YOUR INSTRUCTIONS
Could you transcribe the whole listing, keeping every line exactly the same?

★ ★ ★ ★ ★

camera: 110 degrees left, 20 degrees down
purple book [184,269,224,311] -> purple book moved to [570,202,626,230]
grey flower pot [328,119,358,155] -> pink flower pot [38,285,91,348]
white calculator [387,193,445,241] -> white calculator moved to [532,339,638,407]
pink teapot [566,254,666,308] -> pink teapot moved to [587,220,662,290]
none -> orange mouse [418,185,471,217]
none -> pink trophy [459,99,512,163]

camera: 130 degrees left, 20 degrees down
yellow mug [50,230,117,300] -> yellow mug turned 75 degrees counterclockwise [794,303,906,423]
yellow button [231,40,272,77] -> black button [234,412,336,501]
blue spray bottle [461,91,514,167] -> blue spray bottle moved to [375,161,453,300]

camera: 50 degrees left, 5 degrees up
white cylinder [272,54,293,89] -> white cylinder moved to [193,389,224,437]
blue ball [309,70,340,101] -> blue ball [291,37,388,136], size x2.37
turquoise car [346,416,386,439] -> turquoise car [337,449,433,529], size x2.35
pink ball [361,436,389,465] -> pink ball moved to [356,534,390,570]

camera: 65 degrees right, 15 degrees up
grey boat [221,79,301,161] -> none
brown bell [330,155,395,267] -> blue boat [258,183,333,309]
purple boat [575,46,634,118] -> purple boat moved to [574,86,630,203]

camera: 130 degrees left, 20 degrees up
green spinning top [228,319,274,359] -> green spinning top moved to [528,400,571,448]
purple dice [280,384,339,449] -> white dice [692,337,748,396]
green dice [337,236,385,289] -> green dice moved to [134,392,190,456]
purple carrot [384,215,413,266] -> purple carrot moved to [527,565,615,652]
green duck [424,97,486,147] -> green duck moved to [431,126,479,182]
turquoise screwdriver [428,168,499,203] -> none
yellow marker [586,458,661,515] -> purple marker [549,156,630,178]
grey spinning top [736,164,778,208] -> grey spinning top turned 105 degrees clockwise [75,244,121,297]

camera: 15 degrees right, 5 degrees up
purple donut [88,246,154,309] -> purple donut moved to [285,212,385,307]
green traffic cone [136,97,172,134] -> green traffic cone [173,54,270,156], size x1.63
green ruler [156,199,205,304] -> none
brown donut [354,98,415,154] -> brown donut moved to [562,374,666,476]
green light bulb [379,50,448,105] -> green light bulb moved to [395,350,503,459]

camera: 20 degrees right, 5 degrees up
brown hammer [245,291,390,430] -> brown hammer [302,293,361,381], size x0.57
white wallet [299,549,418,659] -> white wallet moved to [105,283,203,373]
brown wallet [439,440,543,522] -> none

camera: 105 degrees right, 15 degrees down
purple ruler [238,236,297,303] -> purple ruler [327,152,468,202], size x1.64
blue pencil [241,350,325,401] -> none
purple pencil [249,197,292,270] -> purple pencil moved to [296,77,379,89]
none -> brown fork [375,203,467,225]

★ ★ ★ ★ ★

RESULT
camera: 110 degrees left, 20 degrees down
purple book [184,269,224,311] -> purple book moved to [570,202,626,230]
grey flower pot [328,119,358,155] -> pink flower pot [38,285,91,348]
white calculator [387,193,445,241] -> white calculator moved to [532,339,638,407]
pink teapot [566,254,666,308] -> pink teapot moved to [587,220,662,290]
none -> orange mouse [418,185,471,217]
none -> pink trophy [459,99,512,163]

camera: 130 degrees left, 20 degrees down
yellow mug [50,230,117,300] -> yellow mug turned 75 degrees counterclockwise [794,303,906,423]
yellow button [231,40,272,77] -> black button [234,412,336,501]
blue spray bottle [461,91,514,167] -> blue spray bottle moved to [375,161,453,300]

camera: 50 degrees left, 5 degrees up
white cylinder [272,54,293,89] -> white cylinder moved to [193,389,224,437]
blue ball [309,70,340,101] -> blue ball [291,37,388,136], size x2.37
turquoise car [346,416,386,439] -> turquoise car [337,449,433,529], size x2.35
pink ball [361,436,389,465] -> pink ball moved to [356,534,390,570]

camera: 65 degrees right, 15 degrees up
grey boat [221,79,301,161] -> none
brown bell [330,155,395,267] -> blue boat [258,183,333,309]
purple boat [575,46,634,118] -> purple boat moved to [574,86,630,203]

camera: 130 degrees left, 20 degrees up
green spinning top [228,319,274,359] -> green spinning top moved to [528,400,571,448]
purple dice [280,384,339,449] -> white dice [692,337,748,396]
green dice [337,236,385,289] -> green dice moved to [134,392,190,456]
purple carrot [384,215,413,266] -> purple carrot moved to [527,565,615,652]
green duck [424,97,486,147] -> green duck moved to [431,126,479,182]
turquoise screwdriver [428,168,499,203] -> none
yellow marker [586,458,661,515] -> purple marker [549,156,630,178]
grey spinning top [736,164,778,208] -> grey spinning top turned 105 degrees clockwise [75,244,121,297]

camera: 15 degrees right, 5 degrees up
purple donut [88,246,154,309] -> purple donut moved to [285,212,385,307]
green traffic cone [136,97,172,134] -> green traffic cone [173,54,270,156], size x1.63
green ruler [156,199,205,304] -> none
brown donut [354,98,415,154] -> brown donut moved to [562,374,666,476]
green light bulb [379,50,448,105] -> green light bulb moved to [395,350,503,459]

camera: 20 degrees right, 5 degrees up
brown hammer [245,291,390,430] -> brown hammer [302,293,361,381], size x0.57
white wallet [299,549,418,659] -> white wallet moved to [105,283,203,373]
brown wallet [439,440,543,522] -> none

camera: 105 degrees right, 15 degrees down
purple ruler [238,236,297,303] -> purple ruler [327,152,468,202], size x1.64
blue pencil [241,350,325,401] -> none
purple pencil [249,197,292,270] -> purple pencil moved to [296,77,379,89]
none -> brown fork [375,203,467,225]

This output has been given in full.